**SET TASK**
Please reproduce every line below word for word, leaving out the pictures.

⟨

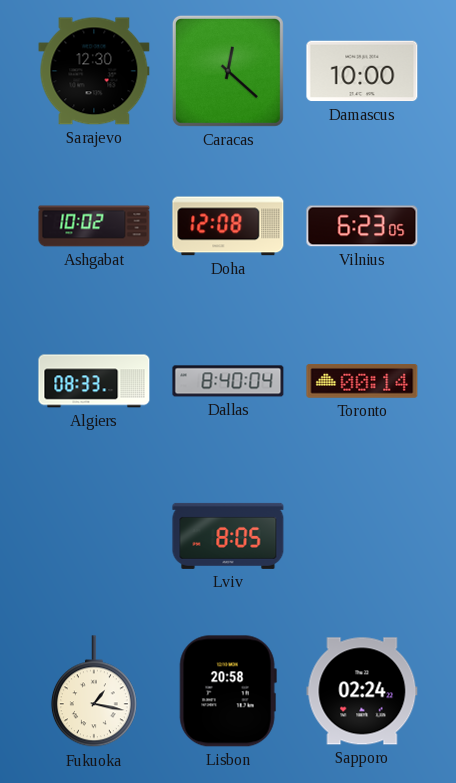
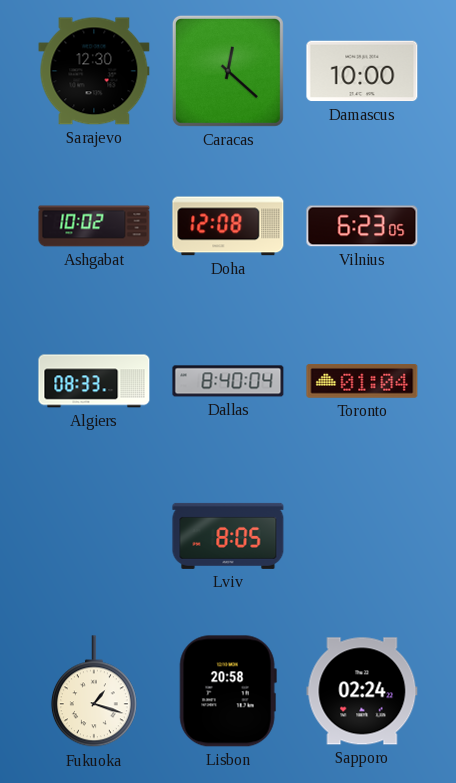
Toronto: 00:14 -> 01:04
Fukuoka: 1:17 -> 1:18
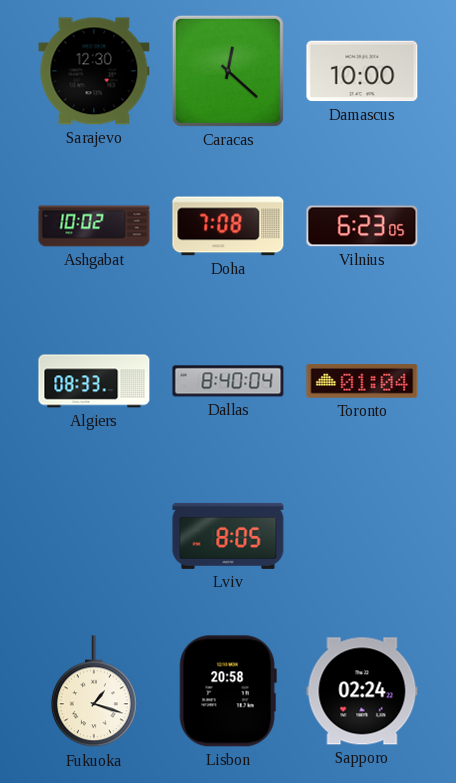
Doha: 12:08 -> 7:08
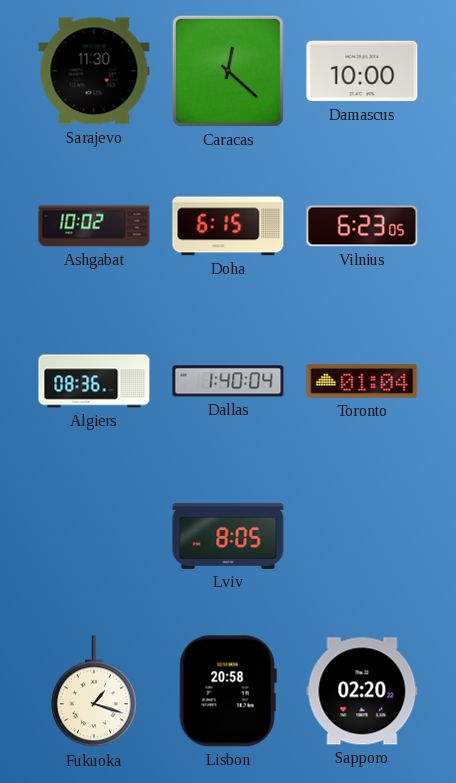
Sarajevo: 12:30 -> 11:30
Doha: 7:08 -> 6:15
Algiers: 08:33 -> 08:36
Dallas: 8:40 -> 1:40
Sapporo: 02:24 -> 02:20
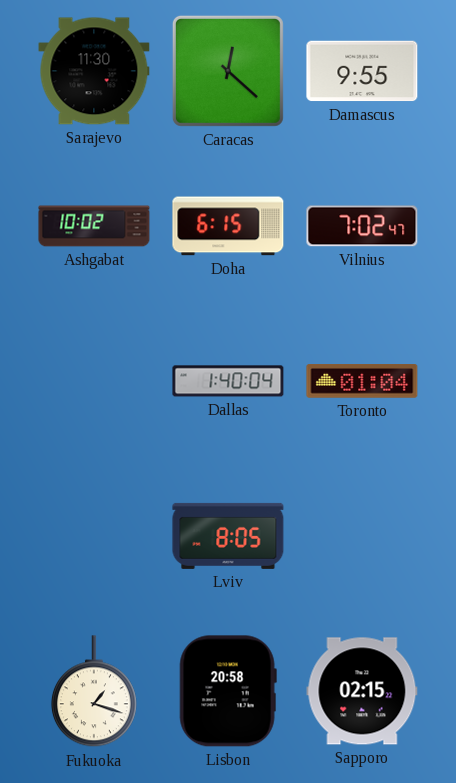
Damascus: 10:00 -> 9:55
Vilnius: 6:23 -> 7:02
Algiers: 08:36 -> none
Sapporo: 02:20 -> 02:15
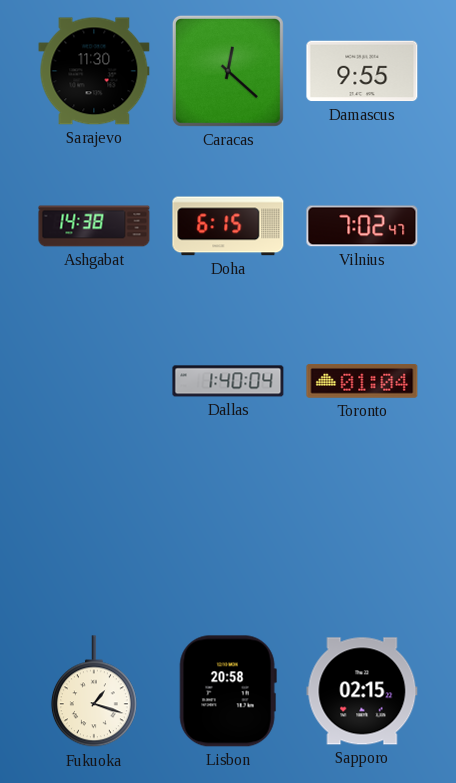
Ashgabat: 10:02 -> 14:38
Lviv: 8:05 -> none
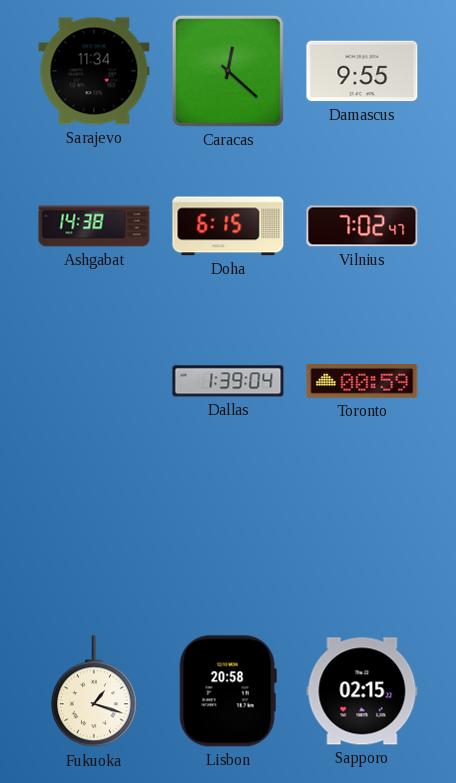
Sarajevo: 11:30 -> 11:34
Dallas: 1:40 -> 1:39
Toronto: 01:04 -> 00:59
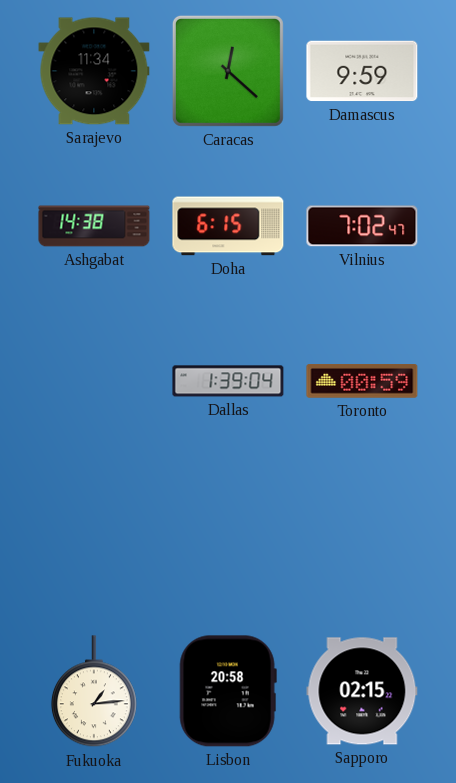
Damascus: 9:55 -> 9:59
Fukuoka: 1:18 -> 1:14
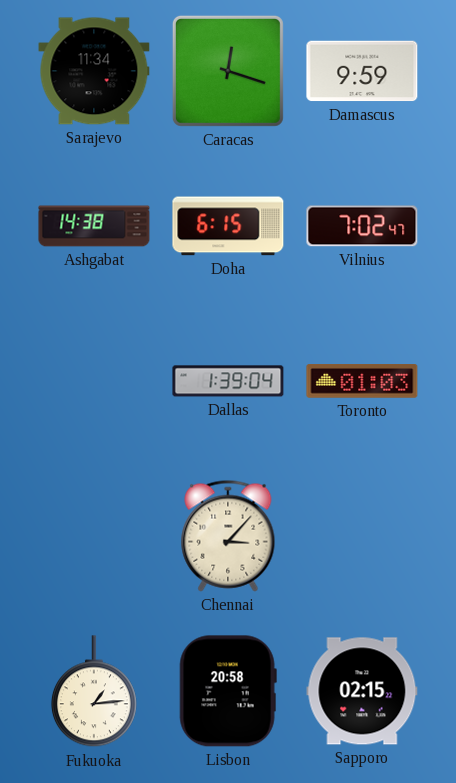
Caracas: 12:22 -> 12:18
Toronto: 00:59 -> 01:03
Chennai: none -> 3:07
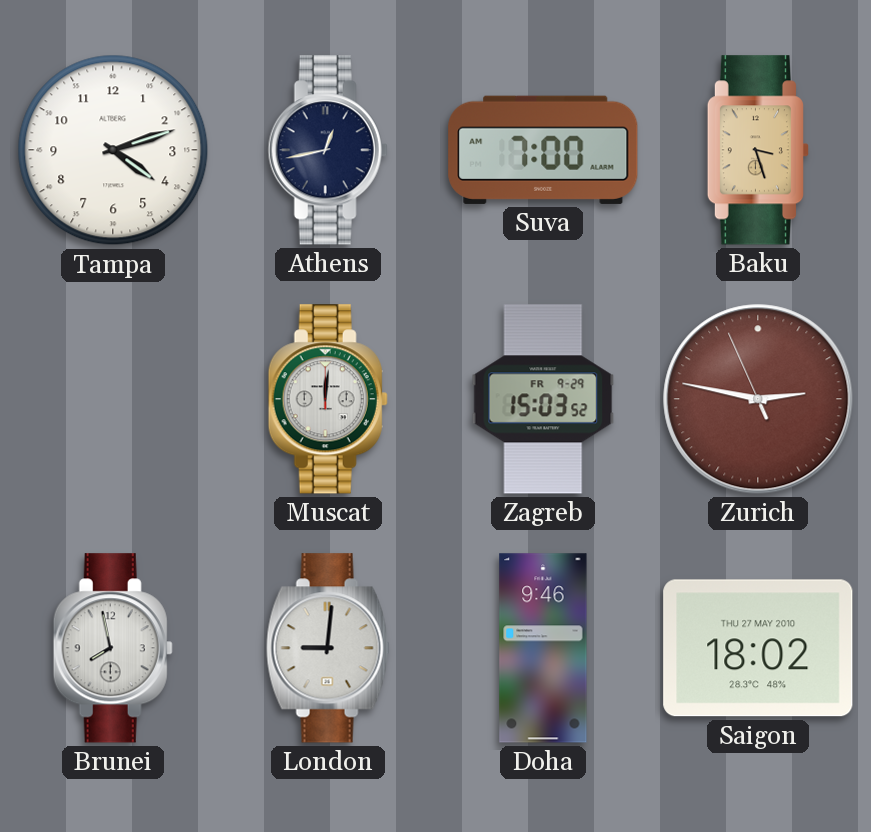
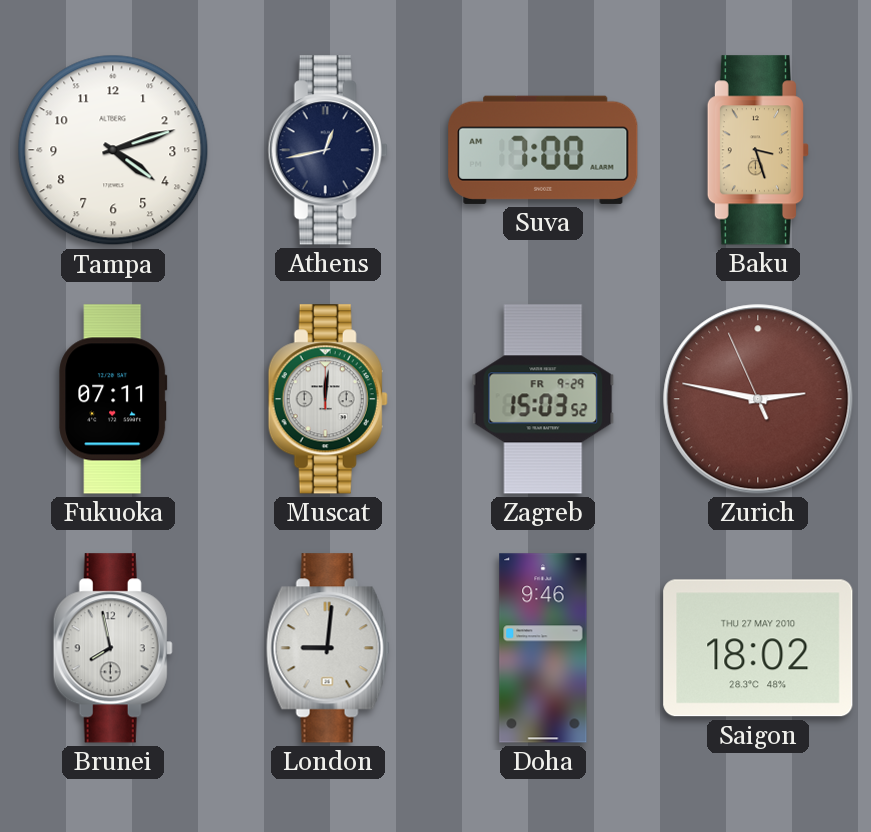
Fukuoka: none -> 07:11
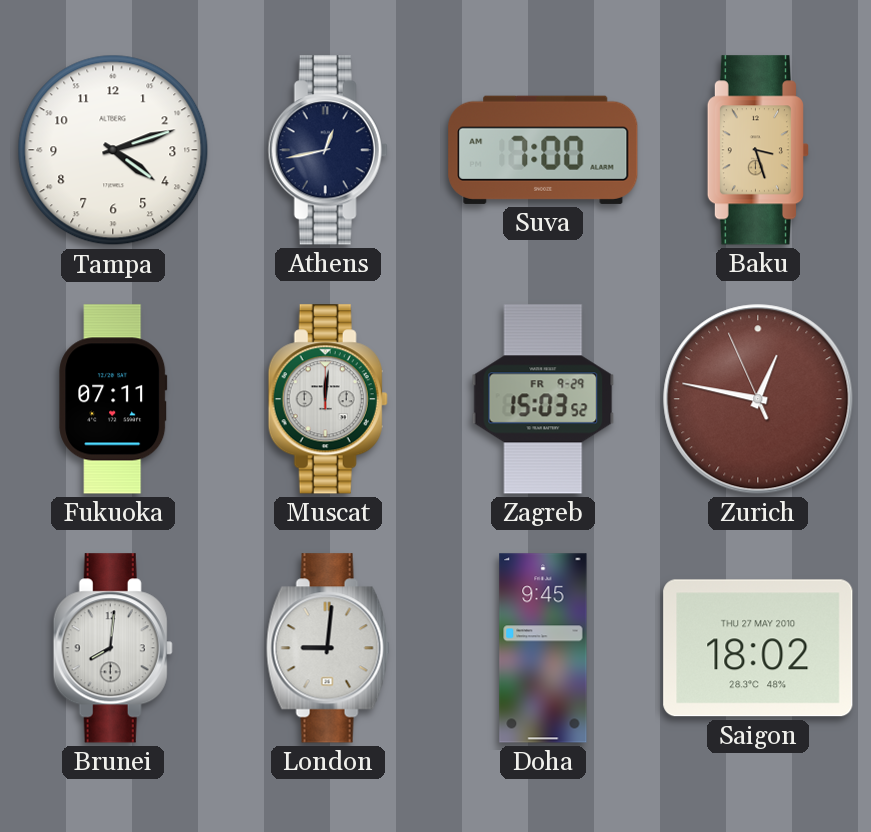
Zurich: 2:46 -> 12:46
Brunei: 7:58 -> 8:01
Doha: 9:46 -> 9:45
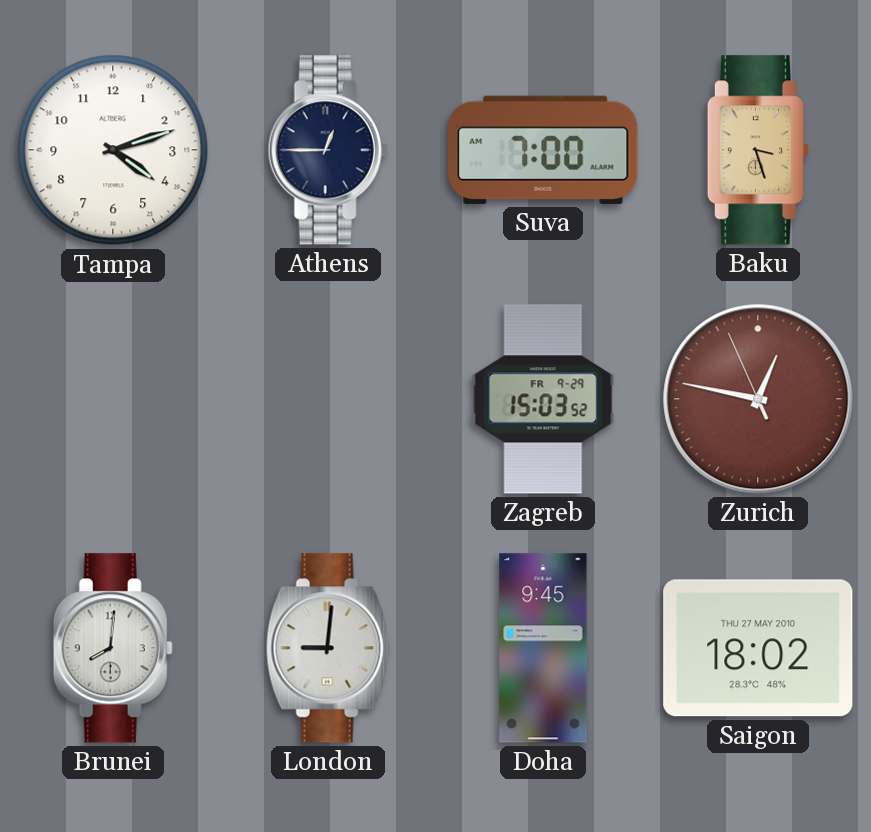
Athens: 12:43 -> 12:45
Fukuoka: 07:11 -> none
Muscat: 12:01 -> none
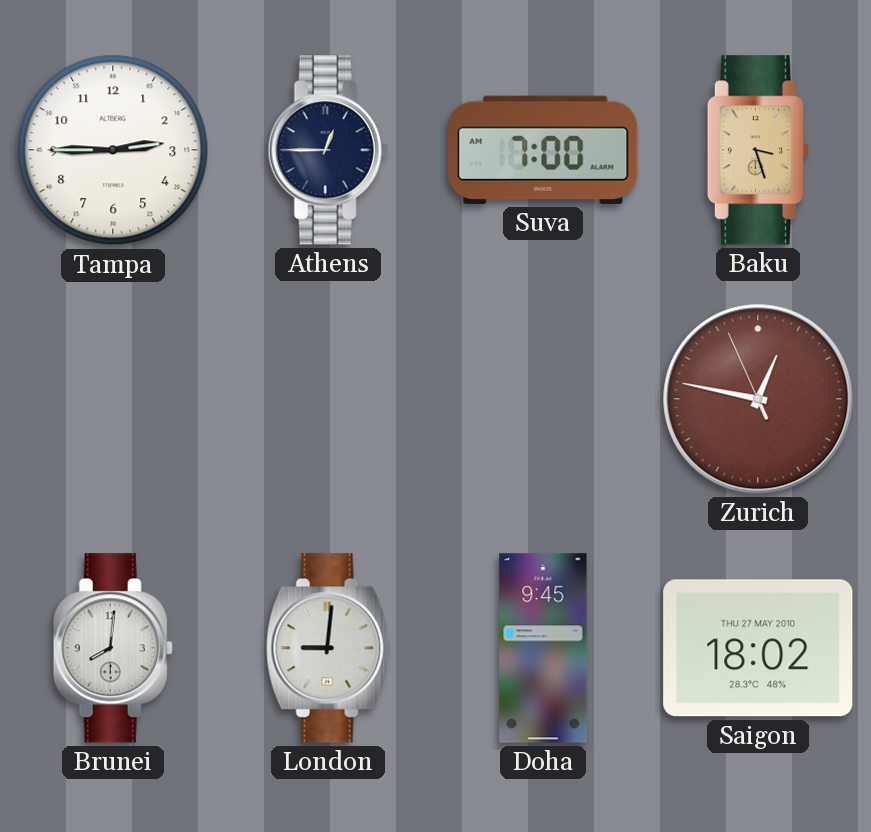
Tampa: 4:12 -> 2:45
Zagreb: 15:03 -> none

⟩

**RESPONSE BELOW**
Toronto: 00:14 -> 01:04
Fukuoka: 1:17 -> 1:18
Doha: 12:08 -> 7:08
Sarajevo: 12:30 -> 11:30
Doha: 7:08 -> 6:15
Algiers: 08:33 -> 08:36
Dallas: 8:40 -> 1:40
Sapporo: 02:24 -> 02:20
Damascus: 10:00 -> 9:55
Vilnius: 6:23 -> 7:02
Algiers: 08:36 -> none
Sapporo: 02:20 -> 02:15
Ashgabat: 10:02 -> 14:38
Lviv: 8:05 -> none
Sarajevo: 11:30 -> 11:34
Dallas: 1:40 -> 1:39
Toronto: 01:04 -> 00:59
Damascus: 9:55 -> 9:59
Fukuoka: 1:18 -> 1:14
Caracas: 12:22 -> 12:18
Toronto: 00:59 -> 01:03
Chennai: none -> 3:07
Fukuoka: none -> 07:11
Zurich: 2:46 -> 12:46
Brunei: 7:58 -> 8:01
Doha: 9:46 -> 9:45
Athens: 12:43 -> 12:45
Fukuoka: 07:11 -> none
Muscat: 12:01 -> none
Tampa: 4:12 -> 2:45
Zagreb: 15:03 -> none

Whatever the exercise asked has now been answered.